Challenge> Copy the material below word for word, from its very beginning through the line that contains "Consider the image.".

=== Exercise data ===

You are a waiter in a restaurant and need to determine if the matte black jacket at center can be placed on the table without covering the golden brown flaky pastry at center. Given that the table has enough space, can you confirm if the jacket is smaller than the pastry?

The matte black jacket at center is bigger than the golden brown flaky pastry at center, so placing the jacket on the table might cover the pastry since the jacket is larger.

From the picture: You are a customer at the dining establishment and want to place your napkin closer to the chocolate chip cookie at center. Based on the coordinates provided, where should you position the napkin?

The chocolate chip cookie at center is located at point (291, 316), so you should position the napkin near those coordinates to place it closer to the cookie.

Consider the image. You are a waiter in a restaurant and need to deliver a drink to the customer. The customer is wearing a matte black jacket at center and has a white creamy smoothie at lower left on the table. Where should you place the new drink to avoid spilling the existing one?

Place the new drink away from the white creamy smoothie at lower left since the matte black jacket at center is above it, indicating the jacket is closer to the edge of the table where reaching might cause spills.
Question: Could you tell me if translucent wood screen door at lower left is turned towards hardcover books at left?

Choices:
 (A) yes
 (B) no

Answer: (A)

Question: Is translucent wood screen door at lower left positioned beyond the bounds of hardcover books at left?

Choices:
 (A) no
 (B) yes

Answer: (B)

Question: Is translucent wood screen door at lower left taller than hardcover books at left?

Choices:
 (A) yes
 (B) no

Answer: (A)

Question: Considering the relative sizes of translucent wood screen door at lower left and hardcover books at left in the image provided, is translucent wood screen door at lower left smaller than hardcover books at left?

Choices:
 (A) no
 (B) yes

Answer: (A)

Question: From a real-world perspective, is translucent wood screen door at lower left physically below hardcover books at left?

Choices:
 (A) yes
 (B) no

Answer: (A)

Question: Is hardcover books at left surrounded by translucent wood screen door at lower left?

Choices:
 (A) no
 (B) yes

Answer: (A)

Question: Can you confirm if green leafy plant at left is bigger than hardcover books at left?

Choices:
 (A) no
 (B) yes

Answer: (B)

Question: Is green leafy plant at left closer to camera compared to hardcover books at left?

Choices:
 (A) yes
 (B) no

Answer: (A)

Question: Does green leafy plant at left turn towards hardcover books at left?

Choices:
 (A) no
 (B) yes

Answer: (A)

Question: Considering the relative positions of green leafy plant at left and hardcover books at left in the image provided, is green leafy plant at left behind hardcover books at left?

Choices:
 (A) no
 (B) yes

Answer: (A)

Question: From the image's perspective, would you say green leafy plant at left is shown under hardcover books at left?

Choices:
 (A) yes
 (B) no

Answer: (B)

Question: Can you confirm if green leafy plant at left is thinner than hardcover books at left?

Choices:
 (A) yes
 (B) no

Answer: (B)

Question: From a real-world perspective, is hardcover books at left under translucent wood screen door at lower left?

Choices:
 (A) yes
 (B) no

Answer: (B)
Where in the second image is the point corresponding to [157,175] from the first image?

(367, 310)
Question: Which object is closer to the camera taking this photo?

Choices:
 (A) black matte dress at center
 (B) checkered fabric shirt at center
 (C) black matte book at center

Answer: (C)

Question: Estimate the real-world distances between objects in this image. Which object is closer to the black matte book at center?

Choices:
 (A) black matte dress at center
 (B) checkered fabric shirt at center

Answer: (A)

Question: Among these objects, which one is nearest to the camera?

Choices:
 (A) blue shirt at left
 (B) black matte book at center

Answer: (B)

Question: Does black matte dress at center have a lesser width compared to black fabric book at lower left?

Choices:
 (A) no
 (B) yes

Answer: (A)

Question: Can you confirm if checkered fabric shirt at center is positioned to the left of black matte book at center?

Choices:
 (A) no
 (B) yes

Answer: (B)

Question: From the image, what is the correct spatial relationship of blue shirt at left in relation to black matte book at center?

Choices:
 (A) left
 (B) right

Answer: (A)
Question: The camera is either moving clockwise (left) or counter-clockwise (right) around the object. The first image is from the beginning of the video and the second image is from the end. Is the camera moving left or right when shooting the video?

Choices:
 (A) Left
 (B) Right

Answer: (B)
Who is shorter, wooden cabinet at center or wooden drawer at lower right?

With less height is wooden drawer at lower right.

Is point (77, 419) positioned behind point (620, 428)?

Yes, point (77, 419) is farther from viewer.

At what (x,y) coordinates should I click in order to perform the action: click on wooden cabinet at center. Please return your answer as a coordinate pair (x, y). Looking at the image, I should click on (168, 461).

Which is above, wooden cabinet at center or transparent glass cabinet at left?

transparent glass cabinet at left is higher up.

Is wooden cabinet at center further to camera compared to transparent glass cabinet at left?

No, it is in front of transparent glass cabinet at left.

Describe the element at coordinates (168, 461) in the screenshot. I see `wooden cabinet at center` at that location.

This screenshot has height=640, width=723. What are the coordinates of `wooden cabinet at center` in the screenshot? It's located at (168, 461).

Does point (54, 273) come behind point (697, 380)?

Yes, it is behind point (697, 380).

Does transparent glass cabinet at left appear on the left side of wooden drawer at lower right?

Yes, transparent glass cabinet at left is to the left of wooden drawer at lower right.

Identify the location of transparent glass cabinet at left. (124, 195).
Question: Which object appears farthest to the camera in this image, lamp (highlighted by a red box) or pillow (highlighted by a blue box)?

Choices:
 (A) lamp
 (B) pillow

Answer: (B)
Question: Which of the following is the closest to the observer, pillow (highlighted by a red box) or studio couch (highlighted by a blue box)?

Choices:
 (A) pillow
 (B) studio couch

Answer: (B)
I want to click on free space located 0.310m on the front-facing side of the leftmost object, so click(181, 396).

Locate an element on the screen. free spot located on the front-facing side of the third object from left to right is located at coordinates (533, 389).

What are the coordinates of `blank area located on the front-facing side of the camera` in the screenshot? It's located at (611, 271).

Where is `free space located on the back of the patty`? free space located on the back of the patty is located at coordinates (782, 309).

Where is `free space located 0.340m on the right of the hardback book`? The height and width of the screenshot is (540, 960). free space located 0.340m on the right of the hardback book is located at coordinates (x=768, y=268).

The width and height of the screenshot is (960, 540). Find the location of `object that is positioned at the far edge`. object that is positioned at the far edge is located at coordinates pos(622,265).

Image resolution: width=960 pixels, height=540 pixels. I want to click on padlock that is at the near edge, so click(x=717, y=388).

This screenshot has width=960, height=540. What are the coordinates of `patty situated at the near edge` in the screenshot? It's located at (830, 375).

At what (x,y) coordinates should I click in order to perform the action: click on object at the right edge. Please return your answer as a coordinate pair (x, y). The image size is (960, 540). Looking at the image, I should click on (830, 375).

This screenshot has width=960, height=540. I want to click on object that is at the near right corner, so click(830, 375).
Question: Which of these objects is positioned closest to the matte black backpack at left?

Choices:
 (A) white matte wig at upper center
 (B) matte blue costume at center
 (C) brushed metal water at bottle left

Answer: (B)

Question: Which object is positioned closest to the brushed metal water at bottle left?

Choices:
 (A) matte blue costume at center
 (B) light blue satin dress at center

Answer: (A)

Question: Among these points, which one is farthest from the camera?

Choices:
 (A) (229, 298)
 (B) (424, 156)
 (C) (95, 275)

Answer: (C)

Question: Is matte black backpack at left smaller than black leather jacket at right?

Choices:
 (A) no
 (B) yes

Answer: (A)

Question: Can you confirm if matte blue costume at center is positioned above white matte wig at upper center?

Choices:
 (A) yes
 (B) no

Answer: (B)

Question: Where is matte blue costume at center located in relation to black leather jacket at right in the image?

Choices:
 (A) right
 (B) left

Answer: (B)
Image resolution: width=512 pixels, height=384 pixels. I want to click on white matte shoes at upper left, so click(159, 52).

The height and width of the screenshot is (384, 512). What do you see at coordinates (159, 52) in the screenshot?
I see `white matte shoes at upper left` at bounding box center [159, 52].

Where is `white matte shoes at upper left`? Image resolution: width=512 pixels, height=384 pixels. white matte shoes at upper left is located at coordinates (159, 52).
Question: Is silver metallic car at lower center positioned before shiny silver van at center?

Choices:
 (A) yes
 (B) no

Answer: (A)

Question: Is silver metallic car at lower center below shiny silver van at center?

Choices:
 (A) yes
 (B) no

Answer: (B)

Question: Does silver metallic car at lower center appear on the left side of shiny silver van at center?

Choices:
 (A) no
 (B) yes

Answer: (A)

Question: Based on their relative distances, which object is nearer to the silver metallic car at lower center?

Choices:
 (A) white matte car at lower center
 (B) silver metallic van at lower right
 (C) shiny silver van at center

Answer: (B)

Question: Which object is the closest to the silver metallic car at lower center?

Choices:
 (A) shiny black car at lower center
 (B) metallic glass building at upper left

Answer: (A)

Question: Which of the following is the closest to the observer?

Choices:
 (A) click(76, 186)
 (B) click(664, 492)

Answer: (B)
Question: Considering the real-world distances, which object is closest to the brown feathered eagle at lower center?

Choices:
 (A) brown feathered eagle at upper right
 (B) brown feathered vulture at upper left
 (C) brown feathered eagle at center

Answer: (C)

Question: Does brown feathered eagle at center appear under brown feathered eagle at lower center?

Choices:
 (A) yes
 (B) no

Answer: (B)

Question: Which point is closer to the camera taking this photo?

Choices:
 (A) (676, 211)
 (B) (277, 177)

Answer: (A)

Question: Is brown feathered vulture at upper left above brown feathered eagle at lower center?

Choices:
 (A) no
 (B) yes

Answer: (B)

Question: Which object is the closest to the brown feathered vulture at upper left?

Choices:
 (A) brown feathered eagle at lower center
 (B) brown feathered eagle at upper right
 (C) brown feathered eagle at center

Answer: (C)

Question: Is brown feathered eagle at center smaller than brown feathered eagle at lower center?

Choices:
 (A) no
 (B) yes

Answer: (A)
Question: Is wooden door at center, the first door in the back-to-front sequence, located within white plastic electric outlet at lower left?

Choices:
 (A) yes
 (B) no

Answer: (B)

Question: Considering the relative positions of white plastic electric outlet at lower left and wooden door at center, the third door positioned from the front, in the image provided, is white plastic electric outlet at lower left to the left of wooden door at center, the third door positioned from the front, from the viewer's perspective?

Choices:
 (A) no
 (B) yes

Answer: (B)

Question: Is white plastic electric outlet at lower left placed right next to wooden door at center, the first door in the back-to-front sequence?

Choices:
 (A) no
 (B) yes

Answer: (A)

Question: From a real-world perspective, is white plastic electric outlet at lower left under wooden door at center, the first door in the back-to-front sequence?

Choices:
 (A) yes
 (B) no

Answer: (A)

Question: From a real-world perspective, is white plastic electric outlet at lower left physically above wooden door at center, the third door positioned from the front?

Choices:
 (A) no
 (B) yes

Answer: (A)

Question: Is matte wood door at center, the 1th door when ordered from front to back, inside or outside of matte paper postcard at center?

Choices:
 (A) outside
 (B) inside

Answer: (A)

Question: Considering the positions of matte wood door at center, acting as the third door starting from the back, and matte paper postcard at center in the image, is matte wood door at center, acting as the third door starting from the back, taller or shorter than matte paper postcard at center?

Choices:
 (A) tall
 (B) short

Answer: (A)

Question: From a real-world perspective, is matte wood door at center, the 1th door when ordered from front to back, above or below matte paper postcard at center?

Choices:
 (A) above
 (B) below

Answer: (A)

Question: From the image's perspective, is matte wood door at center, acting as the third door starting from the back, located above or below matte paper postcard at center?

===

Solution for this problem>
You are a waiter in a restaurant and need to determine if the matte black jacket at center can be placed on the table without covering the golden brown flaky pastry at center. Given that the table has enough space, can you confirm if the jacket is smaller than the pastry?

The matte black jacket at center is bigger than the golden brown flaky pastry at center, so placing the jacket on the table might cover the pastry since the jacket is larger.

From the picture: You are a customer at the dining establishment and want to place your napkin closer to the chocolate chip cookie at center. Based on the coordinates provided, where should you position the napkin?

The chocolate chip cookie at center is located at point (291, 316), so you should position the napkin near those coordinates to place it closer to the cookie.

Consider the image. You are a waiter in a restaurant and need to deliver a drink to the customer. The customer is wearing a matte black jacket at center and has a white creamy smoothie at lower left on the table. Where should you place the new drink to avoid spilling the existing one?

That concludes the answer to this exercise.